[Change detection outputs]
+++
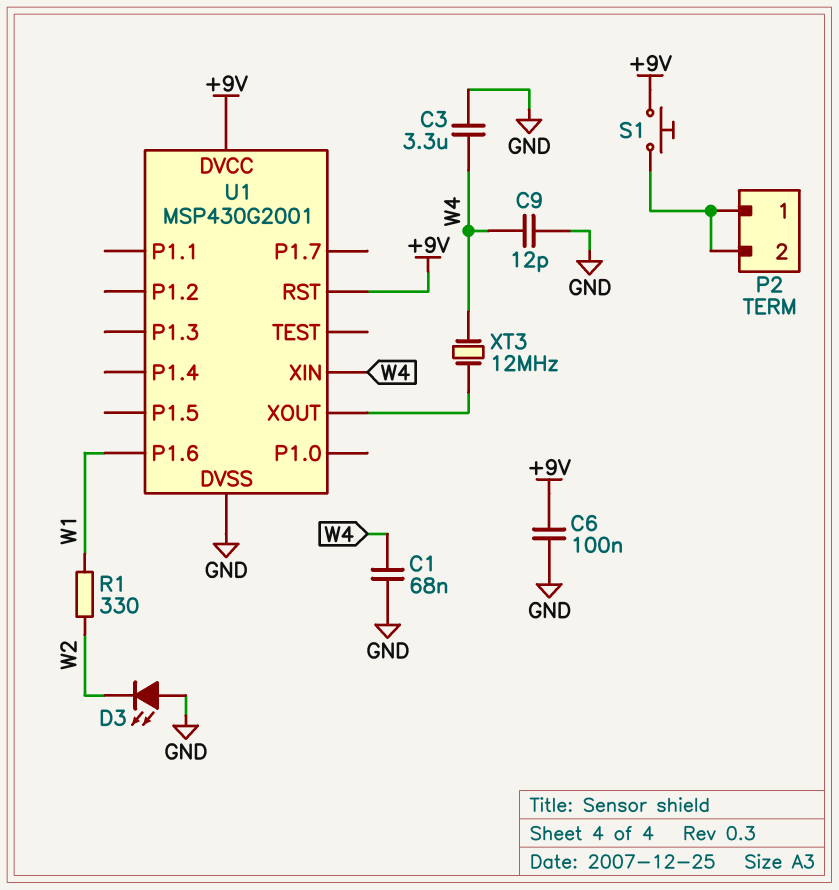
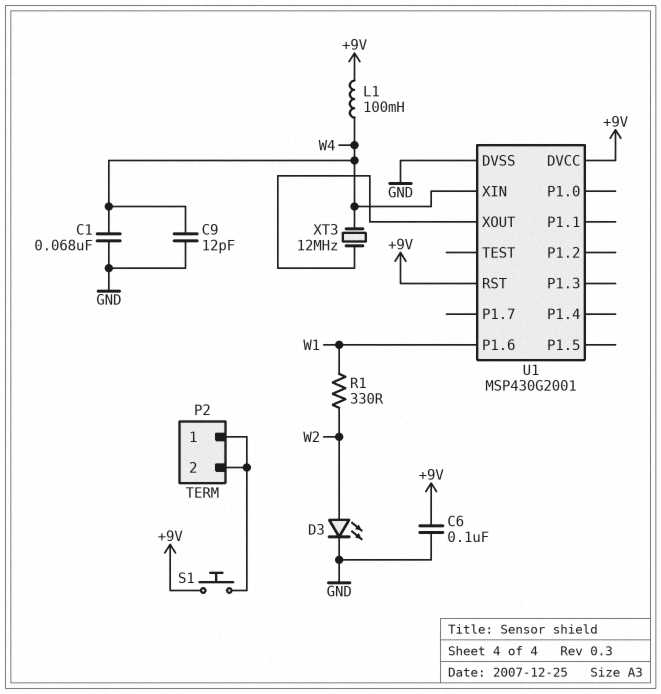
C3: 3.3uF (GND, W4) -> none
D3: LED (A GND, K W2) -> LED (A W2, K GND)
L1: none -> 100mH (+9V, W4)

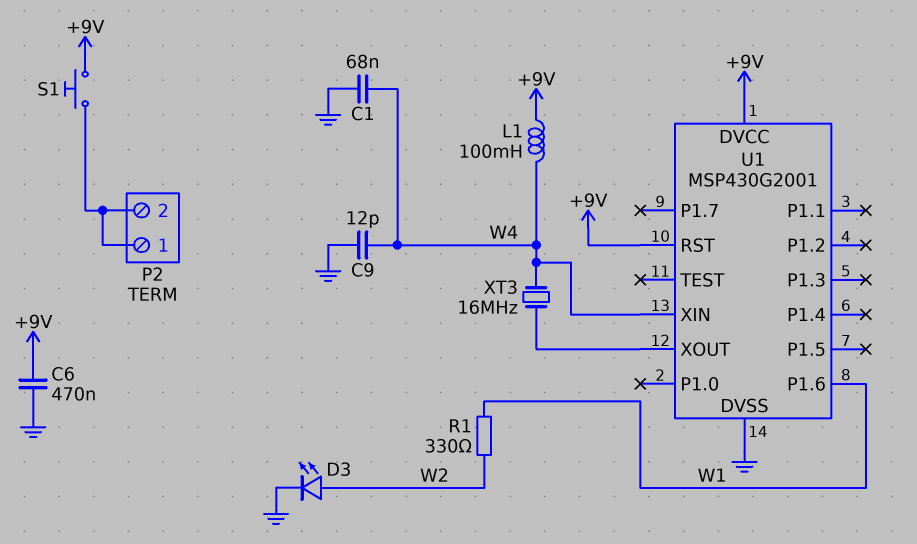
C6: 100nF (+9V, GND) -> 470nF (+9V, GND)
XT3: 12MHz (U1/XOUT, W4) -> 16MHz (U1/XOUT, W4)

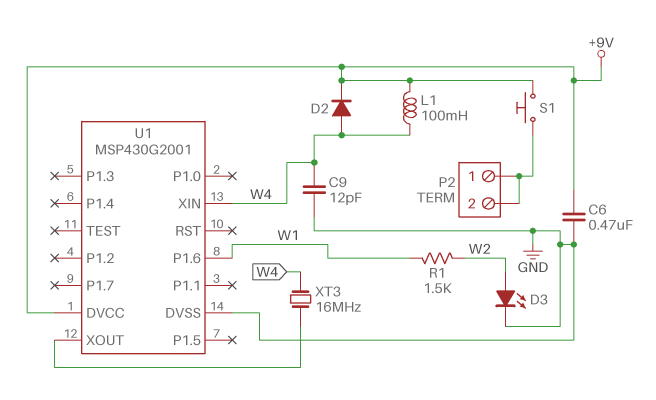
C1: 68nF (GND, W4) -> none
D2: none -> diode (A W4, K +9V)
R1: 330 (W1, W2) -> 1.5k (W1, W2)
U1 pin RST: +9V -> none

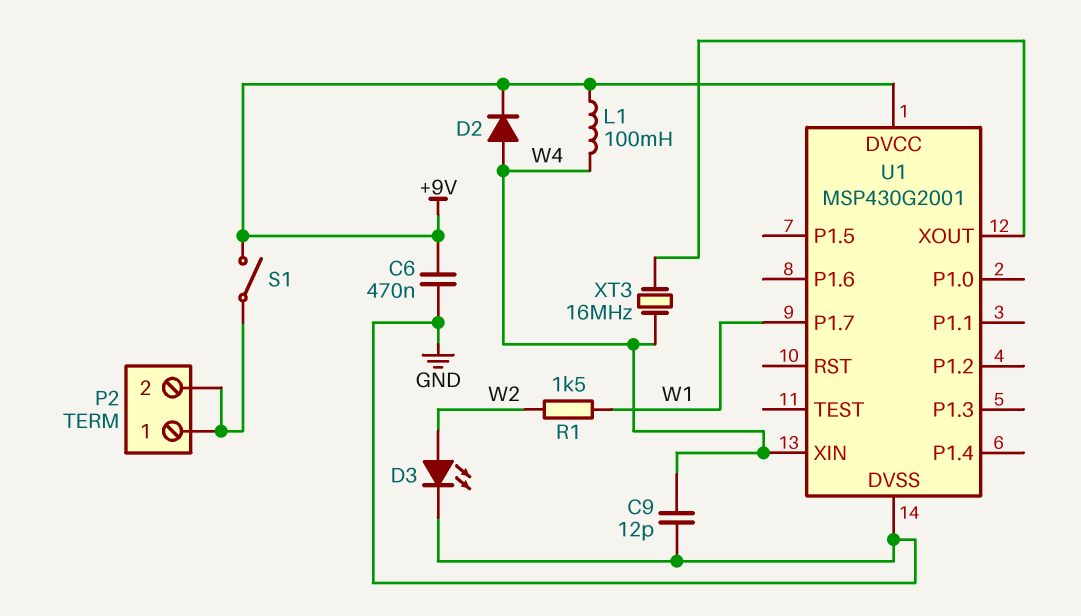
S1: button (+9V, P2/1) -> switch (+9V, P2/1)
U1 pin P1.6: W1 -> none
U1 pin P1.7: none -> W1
+++
* Task statement:
Write the data above out again exactly, minus its pictures.

* Response to this task:
C3: 3.3uF (GND, W4) -> none
D3: LED (A GND, K W2) -> LED (A W2, K GND)
L1: none -> 100mH (+9V, W4)

C6: 100nF (+9V, GND) -> 470nF (+9V, GND)
XT3: 12MHz (U1/XOUT, W4) -> 16MHz (U1/XOUT, W4)

C1: 68nF (GND, W4) -> none
D2: none -> diode (A W4, K +9V)
R1: 330 (W1, W2) -> 1.5k (W1, W2)
U1 pin RST: +9V -> none

S1: button (+9V, P2/1) -> switch (+9V, P2/1)
U1 pin P1.6: W1 -> none
U1 pin P1.7: none -> W1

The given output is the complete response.